» Set task
Copy out all the rows below, substituting "pixels" for every occurrence of "px" and leaving everything else unchanged. Omit the pictures from your answer.
=======
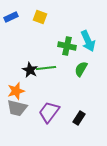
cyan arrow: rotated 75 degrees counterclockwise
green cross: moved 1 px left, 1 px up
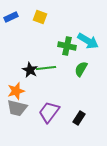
cyan arrow: rotated 35 degrees counterclockwise
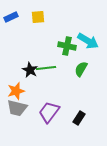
yellow square: moved 2 px left; rotated 24 degrees counterclockwise
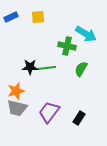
cyan arrow: moved 2 px left, 7 px up
black star: moved 3 px up; rotated 28 degrees counterclockwise
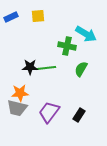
yellow square: moved 1 px up
orange star: moved 4 px right, 2 px down; rotated 12 degrees clockwise
black rectangle: moved 3 px up
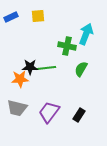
cyan arrow: rotated 100 degrees counterclockwise
orange star: moved 14 px up
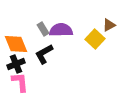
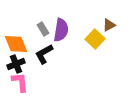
purple semicircle: rotated 100 degrees clockwise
=======
» Exercise result
cyan arrow: rotated 75 degrees counterclockwise
green cross: moved 1 pixels left, 1 pixels up
cyan arrow: rotated 35 degrees counterclockwise
yellow square: moved 2 pixels left; rotated 24 degrees counterclockwise
cyan arrow: moved 2 pixels left, 7 pixels up
black star: moved 3 pixels up; rotated 28 degrees counterclockwise
yellow square: moved 1 pixels up
orange star: moved 4 pixels right, 2 pixels down; rotated 12 degrees clockwise
black rectangle: moved 3 pixels up
cyan arrow: rotated 100 degrees counterclockwise
orange star: moved 14 pixels up
purple semicircle: rotated 100 degrees clockwise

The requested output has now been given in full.